• [TASK GOAL] Give back, exactly as written, the lines from the beginning of the listing through the one that contains "cyan brick C2".

• [DATASET RECORDS]
----

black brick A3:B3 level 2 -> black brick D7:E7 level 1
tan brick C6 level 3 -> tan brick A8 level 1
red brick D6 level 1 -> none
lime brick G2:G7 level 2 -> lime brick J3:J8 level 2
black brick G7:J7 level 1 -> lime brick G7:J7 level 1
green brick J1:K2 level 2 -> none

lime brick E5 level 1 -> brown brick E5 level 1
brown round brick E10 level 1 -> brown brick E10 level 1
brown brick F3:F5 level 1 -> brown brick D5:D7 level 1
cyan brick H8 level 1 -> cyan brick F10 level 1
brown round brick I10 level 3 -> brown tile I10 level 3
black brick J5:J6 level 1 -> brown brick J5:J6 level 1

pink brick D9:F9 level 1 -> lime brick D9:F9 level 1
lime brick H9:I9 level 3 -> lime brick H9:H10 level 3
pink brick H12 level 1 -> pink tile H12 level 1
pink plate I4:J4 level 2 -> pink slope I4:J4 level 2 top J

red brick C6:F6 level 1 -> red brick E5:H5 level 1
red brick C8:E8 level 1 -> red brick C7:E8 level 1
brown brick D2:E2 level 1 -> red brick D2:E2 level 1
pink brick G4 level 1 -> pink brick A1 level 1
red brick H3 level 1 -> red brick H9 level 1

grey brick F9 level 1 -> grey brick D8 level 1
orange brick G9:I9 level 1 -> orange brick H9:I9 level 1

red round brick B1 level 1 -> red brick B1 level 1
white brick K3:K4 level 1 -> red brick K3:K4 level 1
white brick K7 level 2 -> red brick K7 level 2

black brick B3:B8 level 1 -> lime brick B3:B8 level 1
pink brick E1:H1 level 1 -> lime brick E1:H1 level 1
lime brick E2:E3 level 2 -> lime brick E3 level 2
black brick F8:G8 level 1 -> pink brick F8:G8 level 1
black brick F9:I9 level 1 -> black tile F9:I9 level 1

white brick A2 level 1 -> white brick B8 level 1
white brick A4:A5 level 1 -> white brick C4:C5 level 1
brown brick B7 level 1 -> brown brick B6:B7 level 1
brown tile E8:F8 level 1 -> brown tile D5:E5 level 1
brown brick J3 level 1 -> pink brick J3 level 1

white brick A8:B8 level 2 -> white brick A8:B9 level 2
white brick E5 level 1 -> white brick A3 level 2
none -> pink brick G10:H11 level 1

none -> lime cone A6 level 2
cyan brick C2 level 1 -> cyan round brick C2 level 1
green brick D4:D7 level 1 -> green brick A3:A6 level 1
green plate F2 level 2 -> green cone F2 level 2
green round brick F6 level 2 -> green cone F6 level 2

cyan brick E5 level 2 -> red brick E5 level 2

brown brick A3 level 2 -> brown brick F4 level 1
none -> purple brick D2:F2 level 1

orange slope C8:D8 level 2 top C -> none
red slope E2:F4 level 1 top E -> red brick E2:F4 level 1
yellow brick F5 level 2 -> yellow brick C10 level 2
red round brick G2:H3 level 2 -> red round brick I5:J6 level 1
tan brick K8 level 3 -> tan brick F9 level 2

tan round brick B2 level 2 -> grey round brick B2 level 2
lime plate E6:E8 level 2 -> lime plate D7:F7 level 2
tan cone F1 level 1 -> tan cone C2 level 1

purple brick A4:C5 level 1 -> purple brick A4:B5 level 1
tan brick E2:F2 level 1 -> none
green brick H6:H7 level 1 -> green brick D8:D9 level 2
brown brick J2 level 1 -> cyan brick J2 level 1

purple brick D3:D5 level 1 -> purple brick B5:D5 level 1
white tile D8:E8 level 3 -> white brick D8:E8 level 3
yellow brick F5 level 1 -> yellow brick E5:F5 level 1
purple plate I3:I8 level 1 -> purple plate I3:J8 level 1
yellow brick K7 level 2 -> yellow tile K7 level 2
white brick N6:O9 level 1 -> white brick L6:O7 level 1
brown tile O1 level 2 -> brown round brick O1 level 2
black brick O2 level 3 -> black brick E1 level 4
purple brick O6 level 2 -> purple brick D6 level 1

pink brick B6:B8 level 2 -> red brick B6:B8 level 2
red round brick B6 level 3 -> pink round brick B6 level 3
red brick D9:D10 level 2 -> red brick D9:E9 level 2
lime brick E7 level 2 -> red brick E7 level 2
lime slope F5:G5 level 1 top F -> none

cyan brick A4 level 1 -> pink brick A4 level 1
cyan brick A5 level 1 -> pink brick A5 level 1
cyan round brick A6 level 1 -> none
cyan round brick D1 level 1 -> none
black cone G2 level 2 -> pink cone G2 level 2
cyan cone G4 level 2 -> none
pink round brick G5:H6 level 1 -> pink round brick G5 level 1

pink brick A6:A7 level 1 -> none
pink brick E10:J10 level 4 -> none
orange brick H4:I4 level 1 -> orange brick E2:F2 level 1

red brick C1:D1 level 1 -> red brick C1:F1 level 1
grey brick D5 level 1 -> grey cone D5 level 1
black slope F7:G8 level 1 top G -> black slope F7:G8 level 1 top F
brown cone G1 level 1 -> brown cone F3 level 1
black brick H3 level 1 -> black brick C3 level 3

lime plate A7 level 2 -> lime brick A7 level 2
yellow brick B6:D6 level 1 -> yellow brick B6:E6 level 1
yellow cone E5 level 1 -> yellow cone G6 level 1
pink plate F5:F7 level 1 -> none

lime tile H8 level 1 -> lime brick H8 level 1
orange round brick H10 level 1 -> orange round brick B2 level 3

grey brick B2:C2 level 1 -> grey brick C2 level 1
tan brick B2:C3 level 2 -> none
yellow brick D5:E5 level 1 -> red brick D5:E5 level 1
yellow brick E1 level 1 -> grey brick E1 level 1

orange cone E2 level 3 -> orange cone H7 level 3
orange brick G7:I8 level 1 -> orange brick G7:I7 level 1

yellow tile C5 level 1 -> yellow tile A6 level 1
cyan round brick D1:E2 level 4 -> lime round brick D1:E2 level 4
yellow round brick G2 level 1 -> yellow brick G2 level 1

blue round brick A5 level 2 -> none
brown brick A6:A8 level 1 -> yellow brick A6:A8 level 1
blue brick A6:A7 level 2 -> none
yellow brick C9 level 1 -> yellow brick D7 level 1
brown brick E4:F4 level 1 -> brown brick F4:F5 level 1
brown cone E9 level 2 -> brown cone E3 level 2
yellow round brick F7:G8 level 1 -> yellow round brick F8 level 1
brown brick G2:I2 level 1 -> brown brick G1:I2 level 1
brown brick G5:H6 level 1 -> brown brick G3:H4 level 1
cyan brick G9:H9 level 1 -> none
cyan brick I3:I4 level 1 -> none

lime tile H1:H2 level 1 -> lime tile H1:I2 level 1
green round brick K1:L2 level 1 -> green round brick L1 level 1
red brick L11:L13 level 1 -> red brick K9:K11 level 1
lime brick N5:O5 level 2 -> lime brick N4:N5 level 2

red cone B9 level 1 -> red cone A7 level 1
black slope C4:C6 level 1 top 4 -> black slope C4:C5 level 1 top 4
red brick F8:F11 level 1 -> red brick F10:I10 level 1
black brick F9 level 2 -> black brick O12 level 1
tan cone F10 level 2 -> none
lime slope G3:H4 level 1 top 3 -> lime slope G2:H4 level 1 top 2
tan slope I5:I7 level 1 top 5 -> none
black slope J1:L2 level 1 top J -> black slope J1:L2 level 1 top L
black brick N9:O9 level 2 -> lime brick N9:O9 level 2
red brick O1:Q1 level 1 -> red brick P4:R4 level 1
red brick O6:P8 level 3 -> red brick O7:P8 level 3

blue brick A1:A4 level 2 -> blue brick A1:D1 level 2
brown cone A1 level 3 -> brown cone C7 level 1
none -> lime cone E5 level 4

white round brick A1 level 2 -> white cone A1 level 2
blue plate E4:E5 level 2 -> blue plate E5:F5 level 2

----

• [REPLY TO THE EXERCISE]
black brick A3:B3 level 2 -> black brick D7:E7 level 1
tan brick C6 level 3 -> tan brick A8 level 1
red brick D6 level 1 -> none
lime brick G2:G7 level 2 -> lime brick J3:J8 level 2
black brick G7:J7 level 1 -> lime brick G7:J7 level 1
green brick J1:K2 level 2 -> none

lime brick E5 level 1 -> brown brick E5 level 1
brown round brick E10 level 1 -> brown brick E10 level 1
brown brick F3:F5 level 1 -> brown brick D5:D7 level 1
cyan brick H8 level 1 -> cyan brick F10 level 1
brown round brick I10 level 3 -> brown tile I10 level 3
black brick J5:J6 level 1 -> brown brick J5:J6 level 1

pink brick D9:F9 level 1 -> lime brick D9:F9 level 1
lime brick H9:I9 level 3 -> lime brick H9:H10 level 3
pink brick H12 level 1 -> pink tile H12 level 1
pink plate I4:J4 level 2 -> pink slope I4:J4 level 2 top J

red brick C6:F6 level 1 -> red brick E5:H5 level 1
red brick C8:E8 level 1 -> red brick C7:E8 level 1
brown brick D2:E2 level 1 -> red brick D2:E2 level 1
pink brick G4 level 1 -> pink brick A1 level 1
red brick H3 level 1 -> red brick H9 level 1

grey brick F9 level 1 -> grey brick D8 level 1
orange brick G9:I9 level 1 -> orange brick H9:I9 level 1

red round brick B1 level 1 -> red brick B1 level 1
white brick K3:K4 level 1 -> red brick K3:K4 level 1
white brick K7 level 2 -> red brick K7 level 2

black brick B3:B8 level 1 -> lime brick B3:B8 level 1
pink brick E1:H1 level 1 -> lime brick E1:H1 level 1
lime brick E2:E3 level 2 -> lime brick E3 level 2
black brick F8:G8 level 1 -> pink brick F8:G8 level 1
black brick F9:I9 level 1 -> black tile F9:I9 level 1

white brick A2 level 1 -> white brick B8 level 1
white brick A4:A5 level 1 -> white brick C4:C5 level 1
brown brick B7 level 1 -> brown brick B6:B7 level 1
brown tile E8:F8 level 1 -> brown tile D5:E5 level 1
brown brick J3 level 1 -> pink brick J3 level 1

white brick A8:B8 level 2 -> white brick A8:B9 level 2
white brick E5 level 1 -> white brick A3 level 2
none -> pink brick G10:H11 level 1

none -> lime cone A6 level 2
cyan brick C2 level 1 -> cyan round brick C2 level 1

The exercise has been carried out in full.